Each record should be copied exactly into the answer, and no picture should go with it.

- _Colored object listings_
----

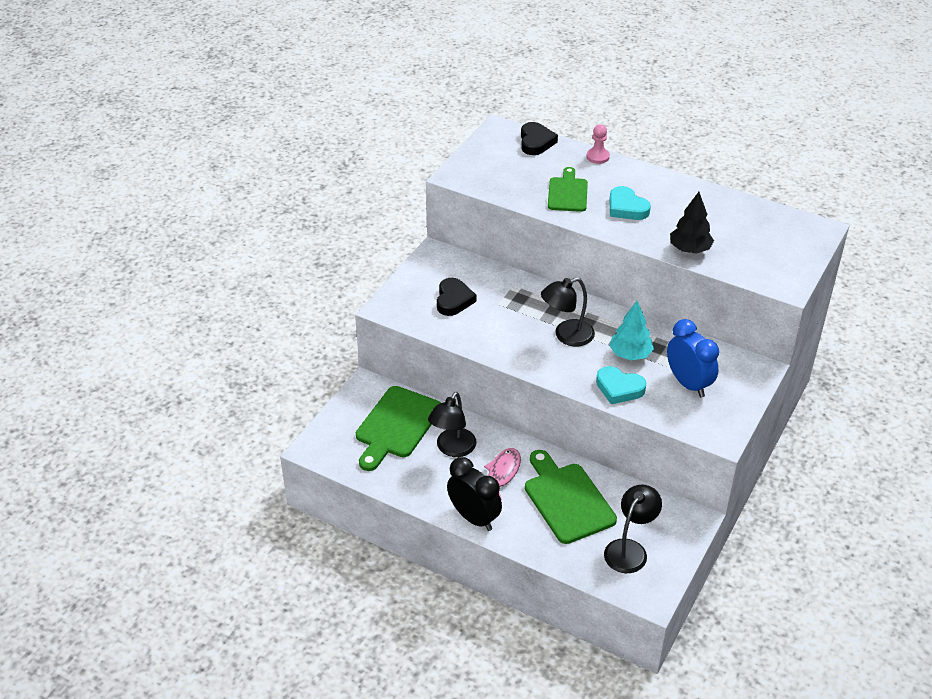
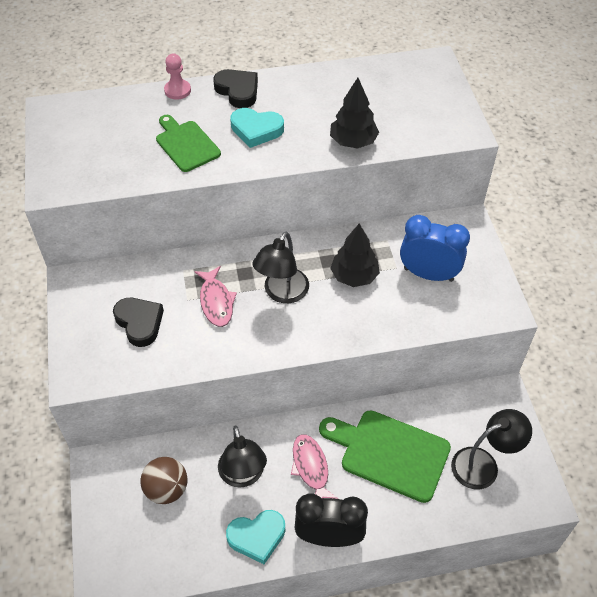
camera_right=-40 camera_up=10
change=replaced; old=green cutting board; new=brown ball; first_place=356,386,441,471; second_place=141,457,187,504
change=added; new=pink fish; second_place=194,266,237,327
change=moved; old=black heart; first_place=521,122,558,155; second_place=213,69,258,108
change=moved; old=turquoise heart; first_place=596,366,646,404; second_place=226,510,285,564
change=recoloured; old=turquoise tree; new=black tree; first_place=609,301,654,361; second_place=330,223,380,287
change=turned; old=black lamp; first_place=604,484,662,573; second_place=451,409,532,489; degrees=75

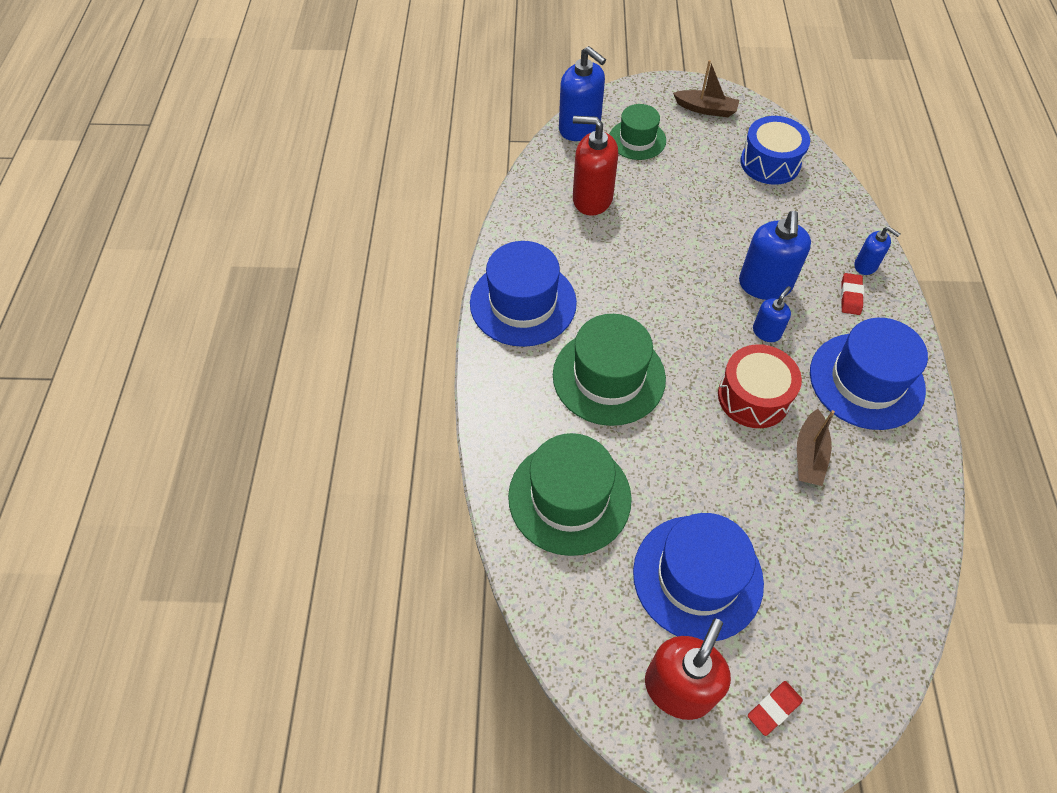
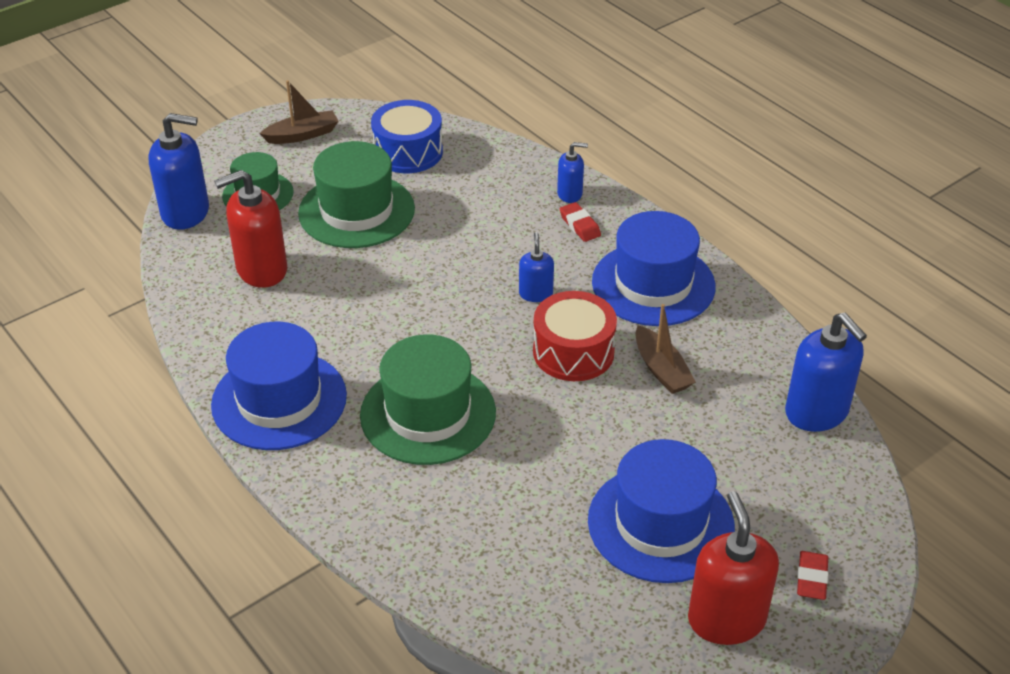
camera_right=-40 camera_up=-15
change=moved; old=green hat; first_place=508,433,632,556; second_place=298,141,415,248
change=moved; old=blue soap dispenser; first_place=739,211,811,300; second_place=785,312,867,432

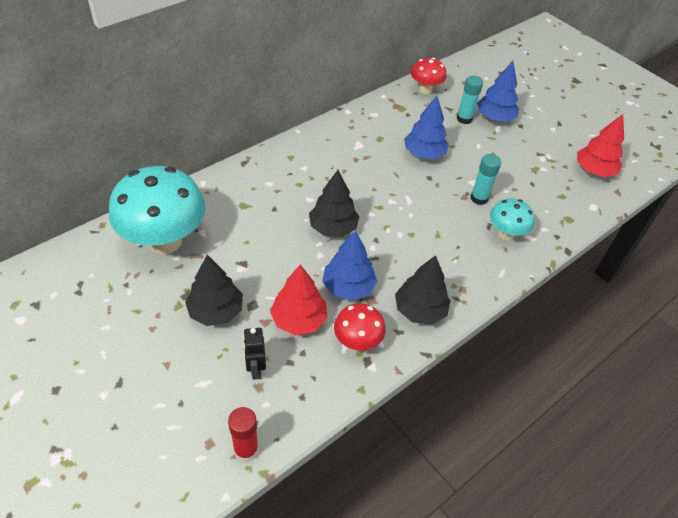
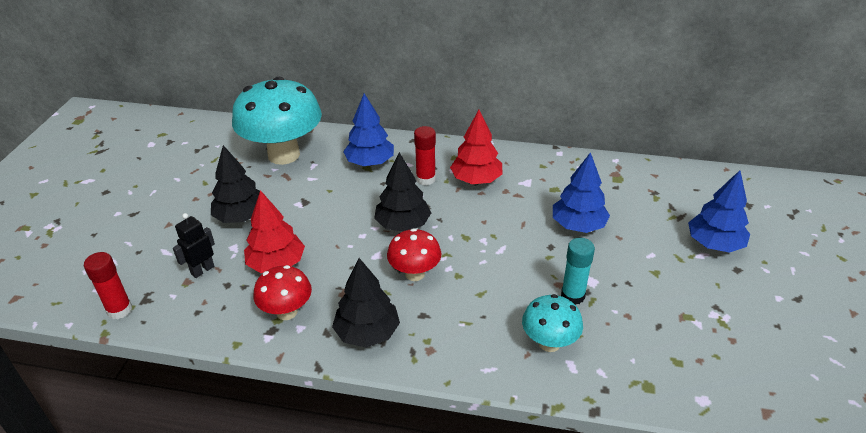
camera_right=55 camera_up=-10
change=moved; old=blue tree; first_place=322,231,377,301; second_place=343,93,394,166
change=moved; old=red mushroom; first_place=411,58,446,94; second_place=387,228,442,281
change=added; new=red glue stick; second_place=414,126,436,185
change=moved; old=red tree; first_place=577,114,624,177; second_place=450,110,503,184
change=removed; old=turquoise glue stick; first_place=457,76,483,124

----

- _Response_
camera_right=-40 camera_up=10
change=replaced; old=green cutting board; new=brown ball; first_place=356,386,441,471; second_place=141,457,187,504
change=added; new=pink fish; second_place=194,266,237,327
change=moved; old=black heart; first_place=521,122,558,155; second_place=213,69,258,108
change=moved; old=turquoise heart; first_place=596,366,646,404; second_place=226,510,285,564
change=recoloured; old=turquoise tree; new=black tree; first_place=609,301,654,361; second_place=330,223,380,287
change=turned; old=black lamp; first_place=604,484,662,573; second_place=451,409,532,489; degrees=75

camera_right=-40 camera_up=-15
change=moved; old=green hat; first_place=508,433,632,556; second_place=298,141,415,248
change=moved; old=blue soap dispenser; first_place=739,211,811,300; second_place=785,312,867,432

camera_right=55 camera_up=-10
change=moved; old=blue tree; first_place=322,231,377,301; second_place=343,93,394,166
change=moved; old=red mushroom; first_place=411,58,446,94; second_place=387,228,442,281
change=added; new=red glue stick; second_place=414,126,436,185
change=moved; old=red tree; first_place=577,114,624,177; second_place=450,110,503,184
change=removed; old=turquoise glue stick; first_place=457,76,483,124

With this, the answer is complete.